_PROVIDED RECORDS_

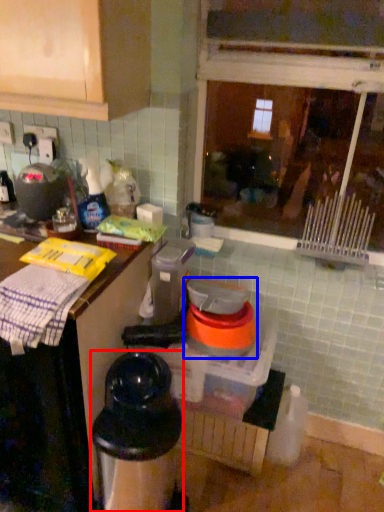
Question: Which of the following is the closest to the observer, appliance (highlighted by a red box) or appliance (highlighted by a blue box)?

Choices:
 (A) appliance
 (B) appliance

Answer: (A)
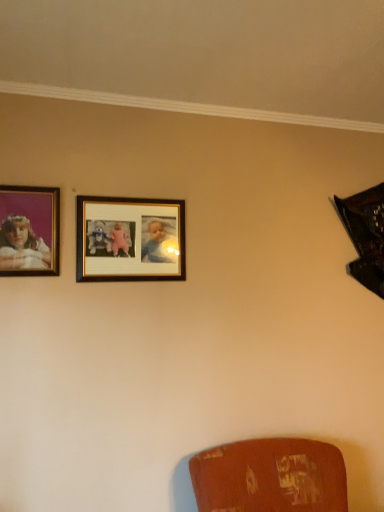
What is the approximate width of gold-framed photo at center?

It is 0.95 inches.

The image size is (384, 512). What do you see at coordinates (130, 239) in the screenshot?
I see `gold-framed photo at center` at bounding box center [130, 239].

This screenshot has height=512, width=384. I want to click on gold-framed photo at center, so click(x=130, y=239).

Where is `gold-framed photo at center`? gold-framed photo at center is located at coordinates (130, 239).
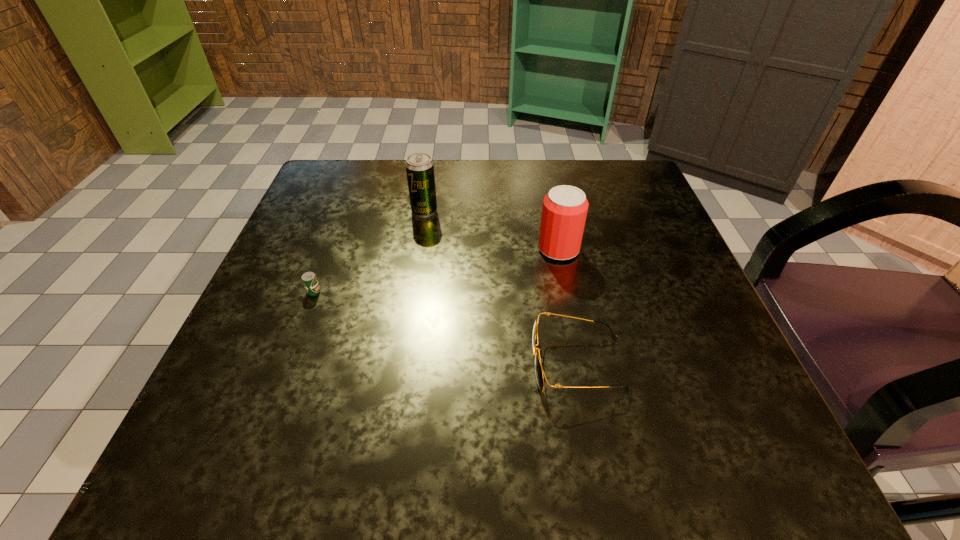
Identify the location of the second object from left to right. (419, 166).

You are a GUI agent. You are given a task and a screenshot of the screen. Output one action in this format:
    pyautogui.click(x=<x>, y=<y>)
    Task: Click on the farthest object
    This screenshot has height=540, width=960.
    Given the screenshot: What is the action you would take?
    pyautogui.click(x=419, y=166)

Locate an element on the screen. the third nearest object is located at coordinates (564, 211).

Identify the location of the second farthest beer can. This screenshot has width=960, height=540. (564, 211).

The image size is (960, 540). In order to click on the second shortest object in this screenshot , I will do `click(539, 373)`.

At what (x,y) coordinates should I click in order to perform the action: click on sunglasses. Please return your answer as a coordinate pair (x, y). The width and height of the screenshot is (960, 540). Looking at the image, I should click on (539, 373).

Identify the location of the second nearest object. (309, 279).

Locate an element on the screen. The width and height of the screenshot is (960, 540). the leftmost object is located at coordinates (309, 279).

This screenshot has width=960, height=540. Find the location of `blank space located 0.120m on the front of the second beer can from left to right`. blank space located 0.120m on the front of the second beer can from left to right is located at coordinates (417, 258).

Where is `free point located on the left of the second farthest beer can`? Image resolution: width=960 pixels, height=540 pixels. free point located on the left of the second farthest beer can is located at coordinates (410, 249).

_YOUR OBJECTIVE_
Set down, word for word, the lines of the records between the one holding "coordinates (130, 239)." and the one holding "This screenshot has width=960, height=540. Find", inclusive. Leave the pictures out of your answer.

_SOLUTION TO THIS PROBLEM_
Where is `gold-framed photo at center`? gold-framed photo at center is located at coordinates (130, 239).
Identify the location of the second object from left to right. (419, 166).

You are a GUI agent. You are given a task and a screenshot of the screen. Output one action in this format:
    pyautogui.click(x=<x>, y=<y>)
    Task: Click on the farthest object
    This screenshot has height=540, width=960.
    Given the screenshot: What is the action you would take?
    pyautogui.click(x=419, y=166)

Locate an element on the screen. the third nearest object is located at coordinates (564, 211).

Identify the location of the second farthest beer can. This screenshot has width=960, height=540. (564, 211).

The image size is (960, 540). In order to click on the second shortest object in this screenshot , I will do `click(539, 373)`.

At what (x,y) coordinates should I click in order to perform the action: click on sunglasses. Please return your answer as a coordinate pair (x, y). The width and height of the screenshot is (960, 540). Looking at the image, I should click on (539, 373).

Identify the location of the second nearest object. (309, 279).

Locate an element on the screen. The width and height of the screenshot is (960, 540). the leftmost object is located at coordinates (309, 279).

This screenshot has width=960, height=540. Find the location of `blank space located 0.120m on the front of the second beer can from left to right`. blank space located 0.120m on the front of the second beer can from left to right is located at coordinates (417, 258).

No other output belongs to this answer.